(TASK GOAL) In the listing that follows, the lines starting at the one containing "Where the YELLOW" and ending at the one containing "The BLACK HEADPHONES" are to be returned exactly, both boundary lines included, and no others.

(RECORDS FOR THIS TASK)
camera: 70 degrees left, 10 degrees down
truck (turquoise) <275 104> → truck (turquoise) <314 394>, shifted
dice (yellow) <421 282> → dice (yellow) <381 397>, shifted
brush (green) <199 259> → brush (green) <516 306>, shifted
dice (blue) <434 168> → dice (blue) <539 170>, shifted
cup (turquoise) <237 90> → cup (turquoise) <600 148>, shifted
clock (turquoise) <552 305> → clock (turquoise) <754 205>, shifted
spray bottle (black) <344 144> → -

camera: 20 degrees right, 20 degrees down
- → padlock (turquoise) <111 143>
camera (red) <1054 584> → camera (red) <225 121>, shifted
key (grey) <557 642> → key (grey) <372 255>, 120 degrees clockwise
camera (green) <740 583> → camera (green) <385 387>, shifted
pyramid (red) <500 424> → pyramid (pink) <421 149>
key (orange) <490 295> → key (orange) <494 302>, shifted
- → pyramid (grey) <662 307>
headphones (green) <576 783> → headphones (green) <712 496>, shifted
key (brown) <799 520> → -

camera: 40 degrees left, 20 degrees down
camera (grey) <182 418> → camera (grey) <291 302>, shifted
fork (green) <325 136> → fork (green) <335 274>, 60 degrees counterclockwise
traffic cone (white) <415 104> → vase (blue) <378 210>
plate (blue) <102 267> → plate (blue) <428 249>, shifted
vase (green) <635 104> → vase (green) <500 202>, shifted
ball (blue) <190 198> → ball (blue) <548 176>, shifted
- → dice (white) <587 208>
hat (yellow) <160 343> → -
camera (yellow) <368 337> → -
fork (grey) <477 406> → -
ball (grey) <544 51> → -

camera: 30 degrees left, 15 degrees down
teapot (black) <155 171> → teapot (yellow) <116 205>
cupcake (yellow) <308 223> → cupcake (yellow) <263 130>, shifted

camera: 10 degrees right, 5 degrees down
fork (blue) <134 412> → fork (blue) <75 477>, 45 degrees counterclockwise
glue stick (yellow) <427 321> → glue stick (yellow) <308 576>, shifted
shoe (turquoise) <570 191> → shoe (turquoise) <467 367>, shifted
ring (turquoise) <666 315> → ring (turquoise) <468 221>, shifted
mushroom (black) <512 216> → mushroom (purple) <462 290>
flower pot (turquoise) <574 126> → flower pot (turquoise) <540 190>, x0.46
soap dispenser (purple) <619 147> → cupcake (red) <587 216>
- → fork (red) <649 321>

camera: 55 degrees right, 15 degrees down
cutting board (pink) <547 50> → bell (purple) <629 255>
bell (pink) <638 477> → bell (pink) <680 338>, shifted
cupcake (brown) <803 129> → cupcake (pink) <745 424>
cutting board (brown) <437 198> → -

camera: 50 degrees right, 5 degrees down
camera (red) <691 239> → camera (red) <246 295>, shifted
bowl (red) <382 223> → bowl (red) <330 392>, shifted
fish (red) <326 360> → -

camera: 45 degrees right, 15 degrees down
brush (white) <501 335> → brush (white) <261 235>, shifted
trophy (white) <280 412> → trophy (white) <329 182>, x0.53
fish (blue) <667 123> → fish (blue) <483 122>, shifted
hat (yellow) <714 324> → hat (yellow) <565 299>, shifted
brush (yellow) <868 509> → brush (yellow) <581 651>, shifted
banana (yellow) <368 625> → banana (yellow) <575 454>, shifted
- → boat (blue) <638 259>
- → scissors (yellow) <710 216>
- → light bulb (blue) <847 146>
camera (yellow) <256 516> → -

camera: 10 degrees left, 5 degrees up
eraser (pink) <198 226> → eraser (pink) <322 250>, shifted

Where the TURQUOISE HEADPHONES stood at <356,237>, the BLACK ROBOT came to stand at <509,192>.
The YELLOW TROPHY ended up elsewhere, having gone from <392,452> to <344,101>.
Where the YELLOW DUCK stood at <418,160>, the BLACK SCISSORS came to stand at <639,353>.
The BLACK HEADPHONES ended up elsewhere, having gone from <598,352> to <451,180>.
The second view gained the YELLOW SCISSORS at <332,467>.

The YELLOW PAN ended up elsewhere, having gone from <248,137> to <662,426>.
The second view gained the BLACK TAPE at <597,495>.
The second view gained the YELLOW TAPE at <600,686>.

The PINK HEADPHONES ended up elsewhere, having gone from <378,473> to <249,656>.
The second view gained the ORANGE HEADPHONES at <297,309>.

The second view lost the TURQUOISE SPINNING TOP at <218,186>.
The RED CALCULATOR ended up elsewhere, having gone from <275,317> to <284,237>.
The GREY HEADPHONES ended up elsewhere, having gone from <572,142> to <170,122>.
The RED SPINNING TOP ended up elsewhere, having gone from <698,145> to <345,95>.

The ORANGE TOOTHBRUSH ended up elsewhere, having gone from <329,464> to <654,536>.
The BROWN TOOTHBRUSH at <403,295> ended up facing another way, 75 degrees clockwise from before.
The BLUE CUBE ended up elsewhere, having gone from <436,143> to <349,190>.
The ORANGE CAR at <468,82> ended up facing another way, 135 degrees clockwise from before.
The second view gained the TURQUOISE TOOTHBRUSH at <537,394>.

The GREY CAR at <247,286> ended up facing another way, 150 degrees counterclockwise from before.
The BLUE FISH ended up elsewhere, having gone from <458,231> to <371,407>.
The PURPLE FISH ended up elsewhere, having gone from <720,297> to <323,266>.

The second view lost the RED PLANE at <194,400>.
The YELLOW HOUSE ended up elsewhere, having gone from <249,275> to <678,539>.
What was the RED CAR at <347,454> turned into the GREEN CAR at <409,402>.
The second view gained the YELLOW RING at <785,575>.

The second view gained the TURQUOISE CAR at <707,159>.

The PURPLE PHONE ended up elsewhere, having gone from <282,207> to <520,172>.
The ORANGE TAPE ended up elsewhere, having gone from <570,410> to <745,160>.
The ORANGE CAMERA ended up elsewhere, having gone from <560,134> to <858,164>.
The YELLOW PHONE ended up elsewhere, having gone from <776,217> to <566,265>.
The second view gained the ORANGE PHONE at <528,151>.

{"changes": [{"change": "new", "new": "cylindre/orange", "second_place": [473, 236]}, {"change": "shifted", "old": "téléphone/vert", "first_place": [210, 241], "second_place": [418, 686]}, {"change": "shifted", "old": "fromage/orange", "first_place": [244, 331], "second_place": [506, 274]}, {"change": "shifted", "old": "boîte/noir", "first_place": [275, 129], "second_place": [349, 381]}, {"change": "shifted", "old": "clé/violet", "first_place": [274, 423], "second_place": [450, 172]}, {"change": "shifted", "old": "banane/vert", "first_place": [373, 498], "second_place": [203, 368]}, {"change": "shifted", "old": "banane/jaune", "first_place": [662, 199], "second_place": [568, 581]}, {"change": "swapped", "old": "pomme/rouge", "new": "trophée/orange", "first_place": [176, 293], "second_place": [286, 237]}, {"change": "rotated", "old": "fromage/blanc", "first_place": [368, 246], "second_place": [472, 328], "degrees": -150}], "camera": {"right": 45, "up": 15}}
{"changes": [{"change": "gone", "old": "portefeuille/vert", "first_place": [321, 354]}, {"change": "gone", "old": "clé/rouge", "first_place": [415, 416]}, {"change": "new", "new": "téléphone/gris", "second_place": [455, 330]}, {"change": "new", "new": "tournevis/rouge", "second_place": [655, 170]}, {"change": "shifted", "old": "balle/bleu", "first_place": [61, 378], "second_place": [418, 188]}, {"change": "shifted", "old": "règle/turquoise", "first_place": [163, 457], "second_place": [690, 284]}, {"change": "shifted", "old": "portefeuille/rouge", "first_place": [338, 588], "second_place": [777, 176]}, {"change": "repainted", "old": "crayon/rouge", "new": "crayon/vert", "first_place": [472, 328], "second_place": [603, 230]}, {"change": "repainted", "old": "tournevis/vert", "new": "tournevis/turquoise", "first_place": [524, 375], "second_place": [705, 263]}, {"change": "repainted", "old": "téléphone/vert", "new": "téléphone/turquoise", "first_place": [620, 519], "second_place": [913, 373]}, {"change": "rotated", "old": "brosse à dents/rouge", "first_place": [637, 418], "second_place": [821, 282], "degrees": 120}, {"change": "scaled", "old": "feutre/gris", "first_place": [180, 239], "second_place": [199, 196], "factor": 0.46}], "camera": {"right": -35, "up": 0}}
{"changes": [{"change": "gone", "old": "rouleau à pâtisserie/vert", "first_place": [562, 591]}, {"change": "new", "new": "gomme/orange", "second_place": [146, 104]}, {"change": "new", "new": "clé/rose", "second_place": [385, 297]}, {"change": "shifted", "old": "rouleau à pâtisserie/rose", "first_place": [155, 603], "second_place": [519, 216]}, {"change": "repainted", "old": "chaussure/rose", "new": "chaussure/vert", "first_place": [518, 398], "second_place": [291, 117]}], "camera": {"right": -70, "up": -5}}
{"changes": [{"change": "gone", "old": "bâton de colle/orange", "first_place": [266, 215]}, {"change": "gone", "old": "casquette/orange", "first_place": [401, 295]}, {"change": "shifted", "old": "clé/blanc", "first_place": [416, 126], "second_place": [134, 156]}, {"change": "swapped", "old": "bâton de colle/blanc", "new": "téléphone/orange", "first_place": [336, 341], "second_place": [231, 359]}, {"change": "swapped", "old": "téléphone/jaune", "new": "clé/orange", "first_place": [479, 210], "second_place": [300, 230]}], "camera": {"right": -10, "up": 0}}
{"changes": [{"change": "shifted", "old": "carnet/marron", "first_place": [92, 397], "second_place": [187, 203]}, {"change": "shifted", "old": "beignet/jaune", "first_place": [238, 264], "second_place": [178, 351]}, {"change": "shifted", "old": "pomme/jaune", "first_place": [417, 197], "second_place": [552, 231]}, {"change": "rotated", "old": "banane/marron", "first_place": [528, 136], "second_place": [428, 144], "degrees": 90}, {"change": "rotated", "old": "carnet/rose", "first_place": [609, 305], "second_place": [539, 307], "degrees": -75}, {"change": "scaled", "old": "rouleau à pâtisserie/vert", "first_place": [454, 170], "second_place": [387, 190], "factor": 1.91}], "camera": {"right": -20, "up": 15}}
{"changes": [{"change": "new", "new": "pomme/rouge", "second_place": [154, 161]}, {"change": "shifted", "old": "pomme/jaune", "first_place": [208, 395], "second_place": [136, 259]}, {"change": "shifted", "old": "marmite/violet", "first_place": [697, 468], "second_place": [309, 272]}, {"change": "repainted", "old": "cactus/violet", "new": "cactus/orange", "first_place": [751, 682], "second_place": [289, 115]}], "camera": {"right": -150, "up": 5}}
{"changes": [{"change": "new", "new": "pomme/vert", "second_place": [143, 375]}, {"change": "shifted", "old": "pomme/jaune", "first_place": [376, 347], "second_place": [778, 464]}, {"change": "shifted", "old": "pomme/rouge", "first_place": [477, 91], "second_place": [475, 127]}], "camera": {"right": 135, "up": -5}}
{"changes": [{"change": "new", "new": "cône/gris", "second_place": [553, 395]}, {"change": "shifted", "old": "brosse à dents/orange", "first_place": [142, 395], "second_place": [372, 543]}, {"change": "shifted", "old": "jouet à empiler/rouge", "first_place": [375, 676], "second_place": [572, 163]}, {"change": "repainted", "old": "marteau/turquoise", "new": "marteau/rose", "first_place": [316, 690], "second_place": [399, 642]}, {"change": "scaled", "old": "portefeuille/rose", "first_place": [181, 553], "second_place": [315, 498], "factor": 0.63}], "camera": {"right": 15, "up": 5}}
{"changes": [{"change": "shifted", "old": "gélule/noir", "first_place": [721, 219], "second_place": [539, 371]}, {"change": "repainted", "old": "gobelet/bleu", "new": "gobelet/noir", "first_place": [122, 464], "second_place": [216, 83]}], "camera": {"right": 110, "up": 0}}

(FINISHED TASK)
Where the YELLOW DUCK stood at <418,160>, the BLACK SCISSORS came to stand at <639,353>.
The BLACK HEADPHONES ended up elsewhere, having gone from <598,352> to <451,180>.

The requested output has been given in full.